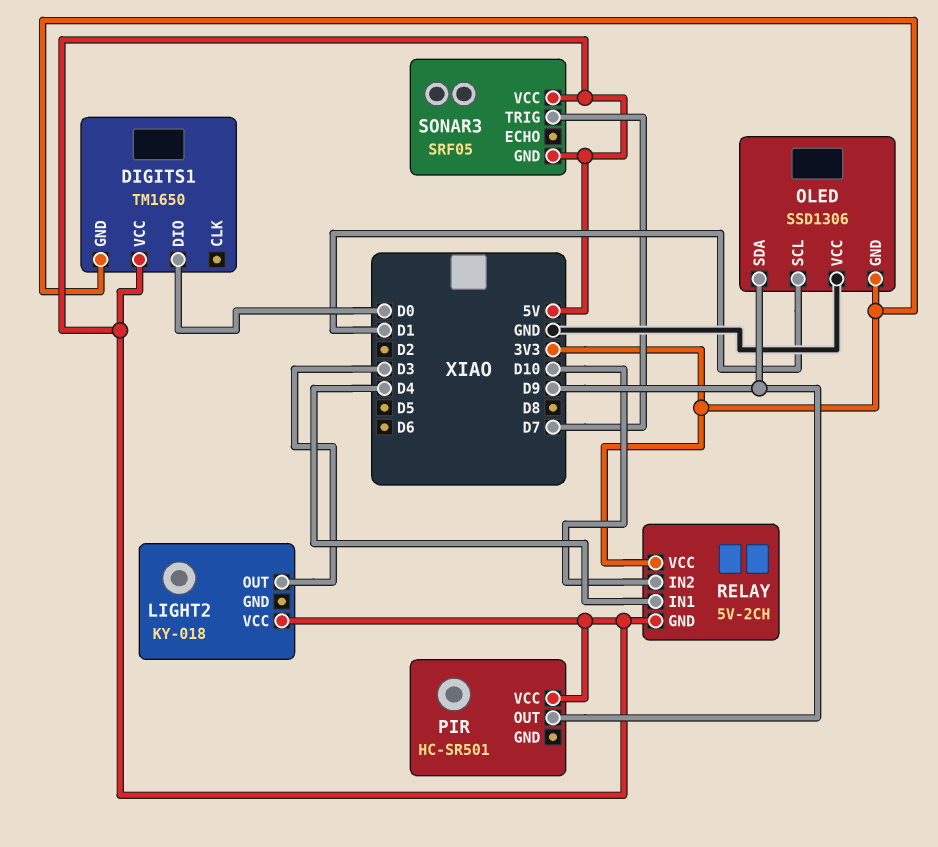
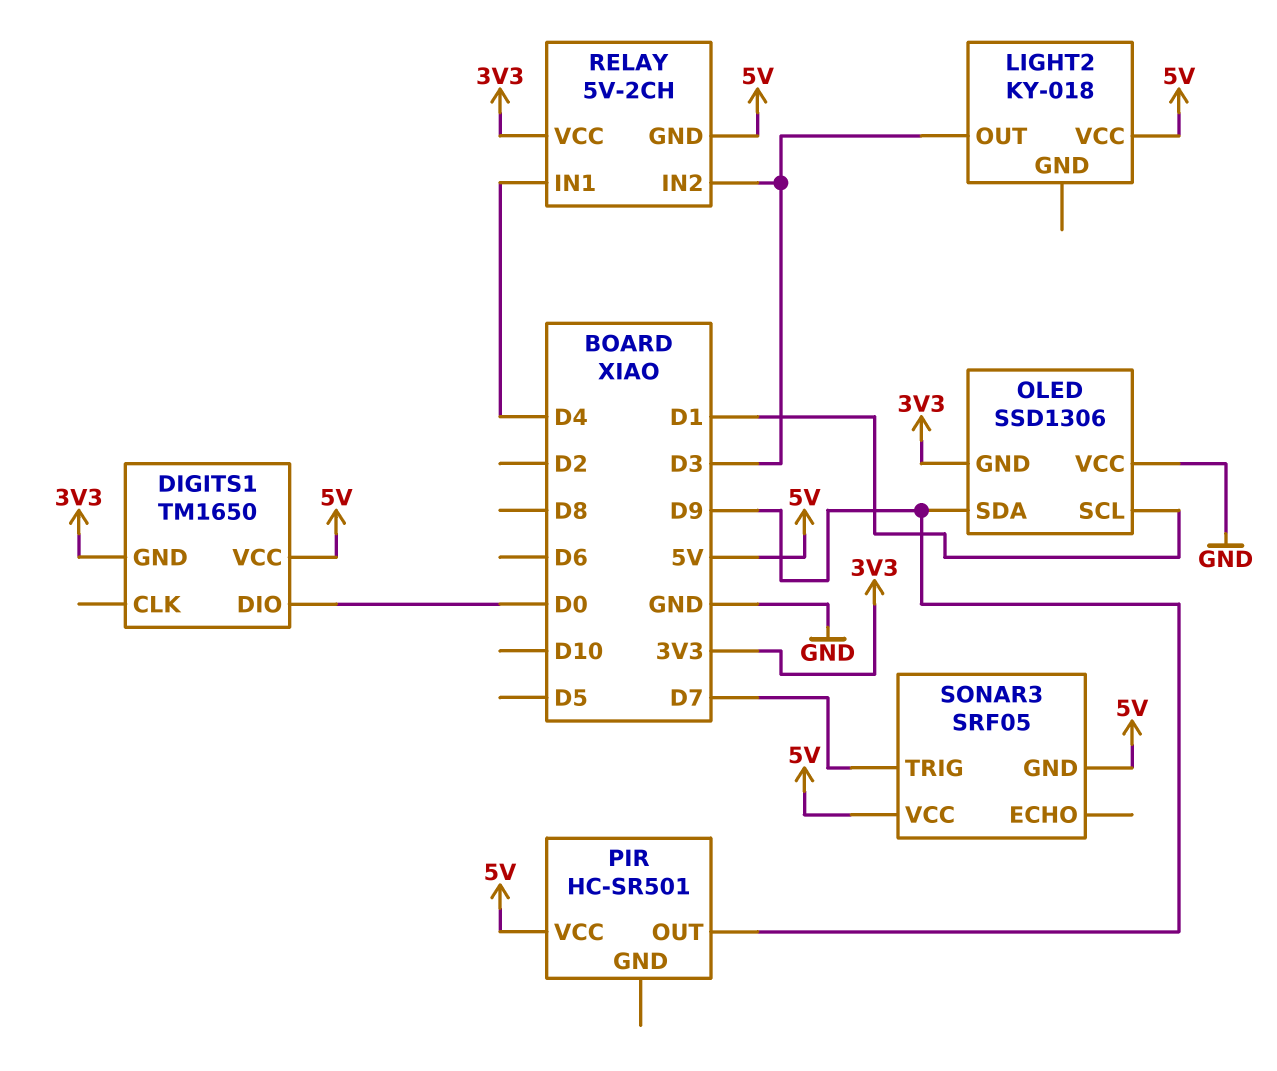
RELAY pin IN2: D10 -> D3

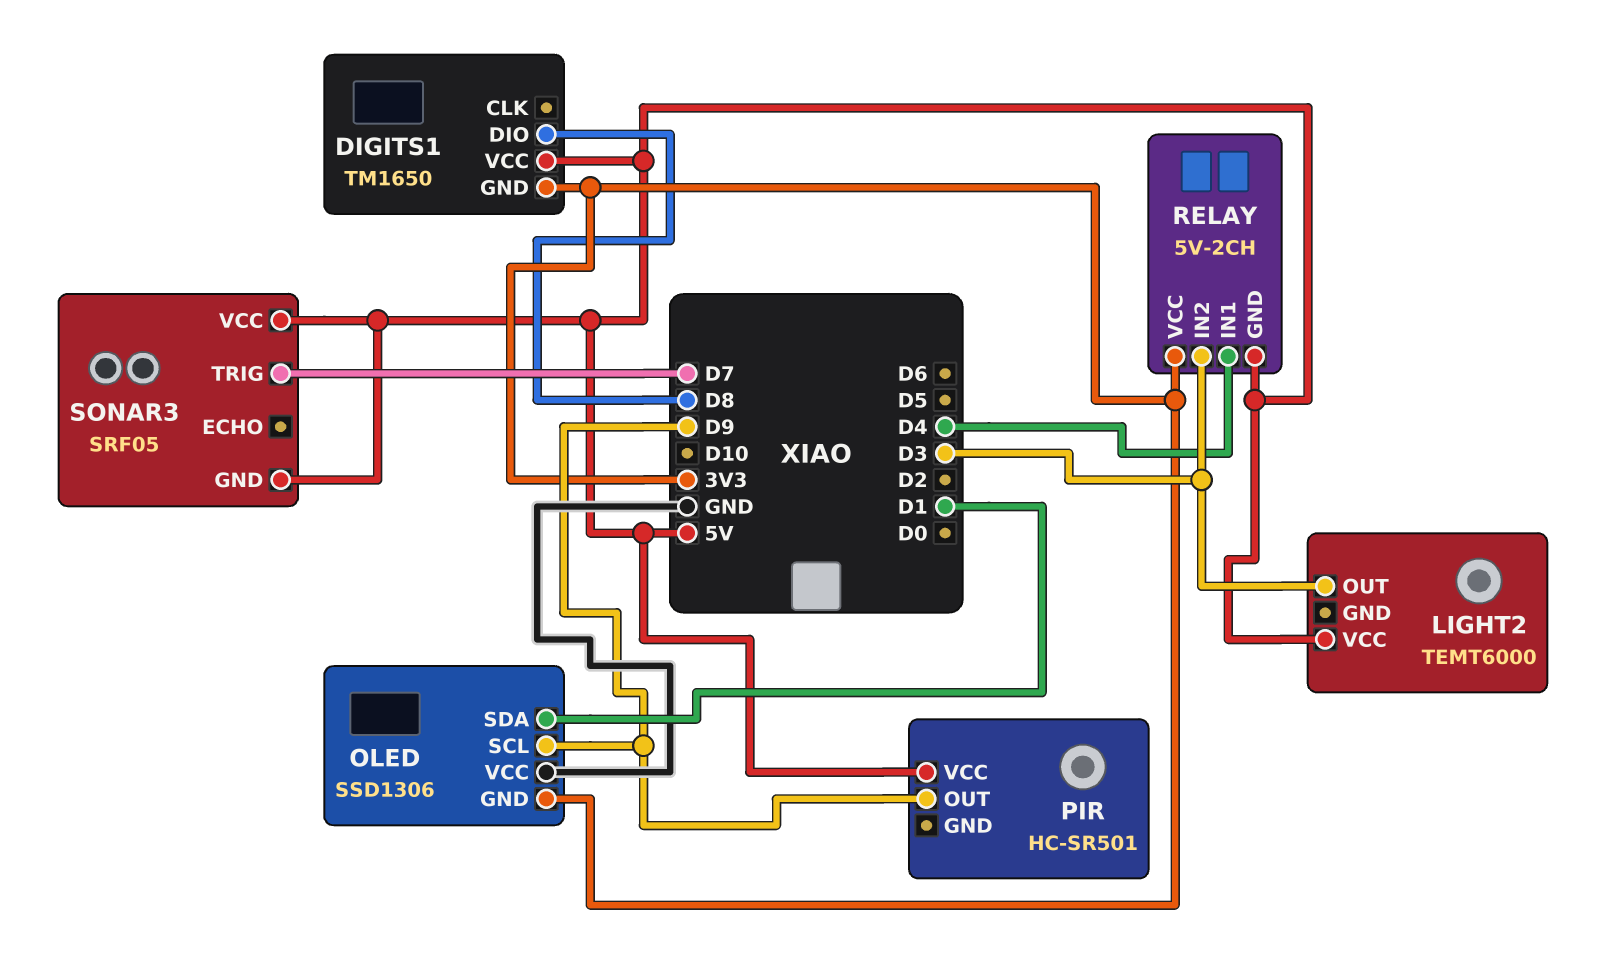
DIGITS1 pin DIO: D0 -> D8
LIGHT2: KY-018 -> TEMT6000
OLED pin SCL: D1 -> D9
OLED pin SDA: D9 -> D1

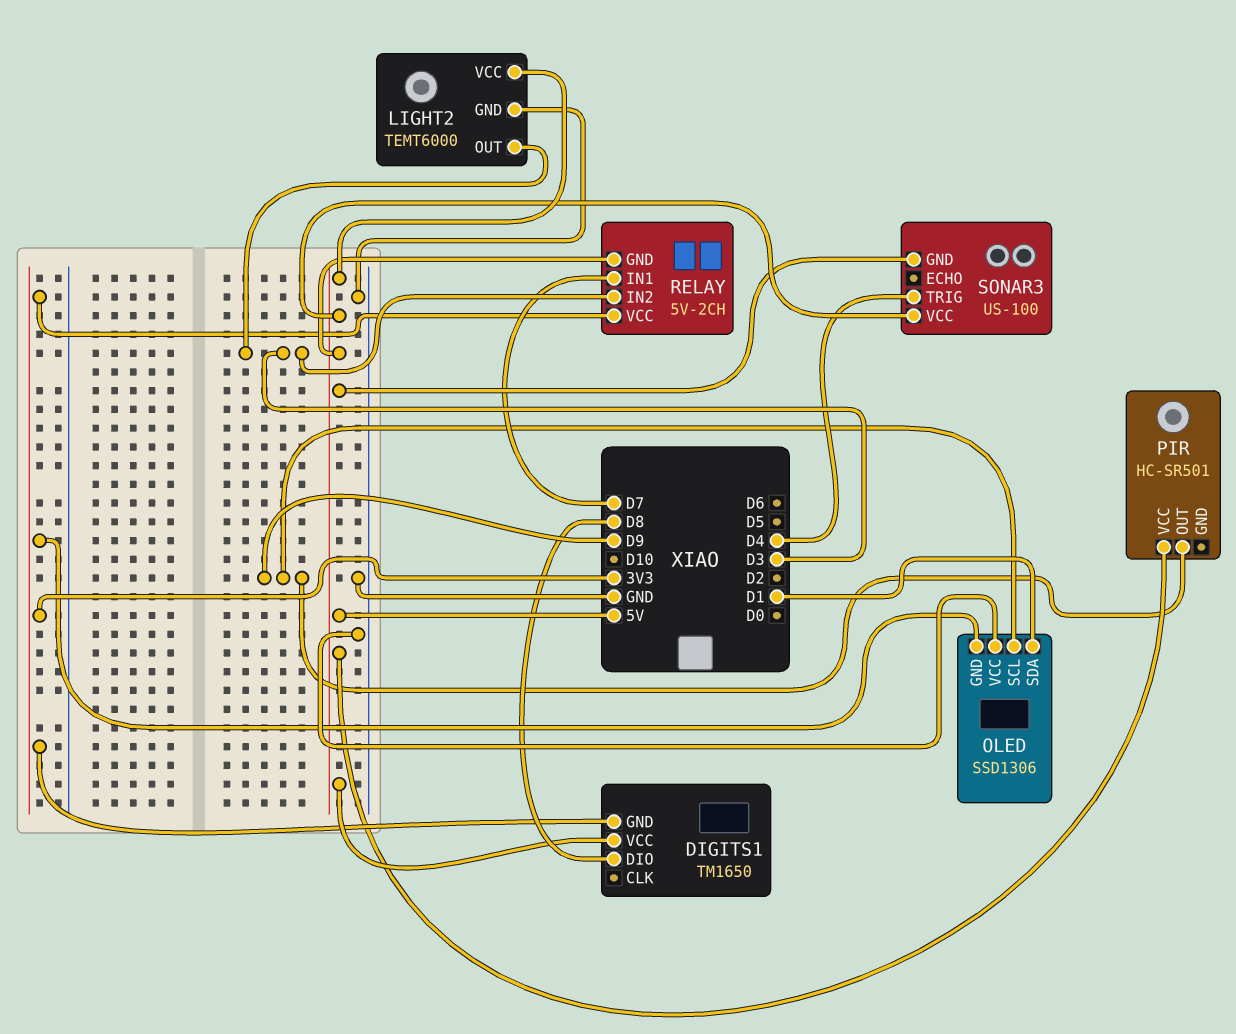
LIGHT2 pin GND: none -> GND
RELAY pin IN1: D4 -> D7
SONAR3: SRF05 -> US-100
SONAR3 pin TRIG: D7 -> D4

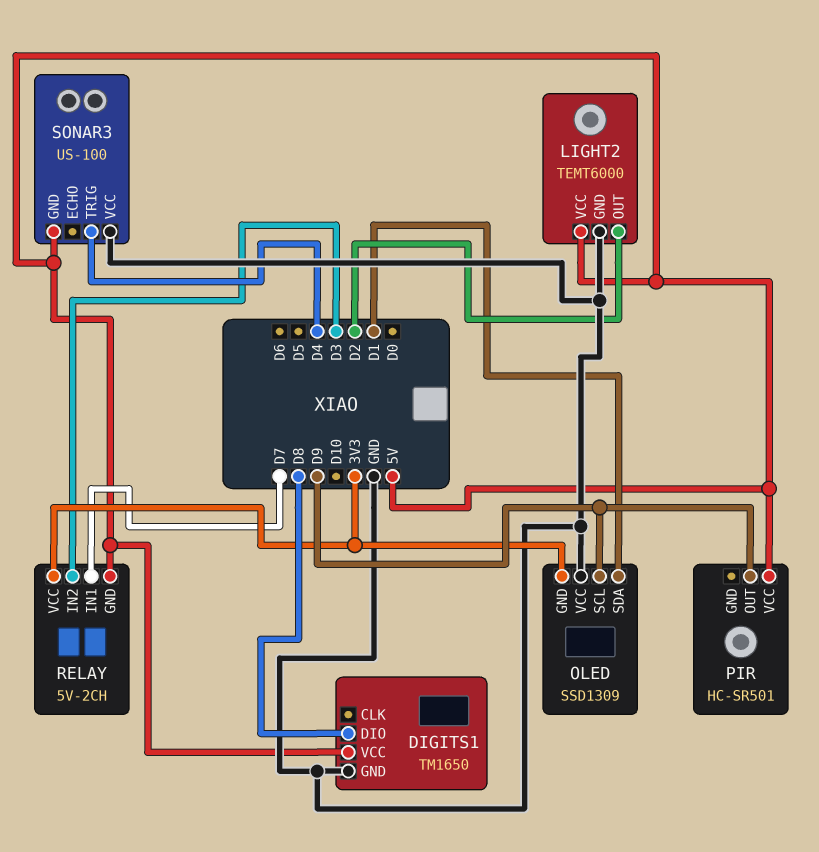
DIGITS1 pin GND: 3V3 -> GND
LIGHT2 pin OUT: D3 -> D2
OLED: SSD1306 -> SSD1309
SONAR3 pin VCC: 5V -> GND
++++++++++++++++++++
Your copy should hold exactly and only the lines from the one containing "OLED pin SDA: D9 -> D1" through the end of the material, inclusive, repeated word for word and without pictures.

**Task answer:**
OLED pin SDA: D9 -> D1

LIGHT2 pin GND: none -> GND
RELAY pin IN1: D4 -> D7
SONAR3: SRF05 -> US-100
SONAR3 pin TRIG: D7 -> D4

DIGITS1 pin GND: 3V3 -> GND
LIGHT2 pin OUT: D3 -> D2
OLED: SSD1306 -> SSD1309
SONAR3 pin VCC: 5V -> GND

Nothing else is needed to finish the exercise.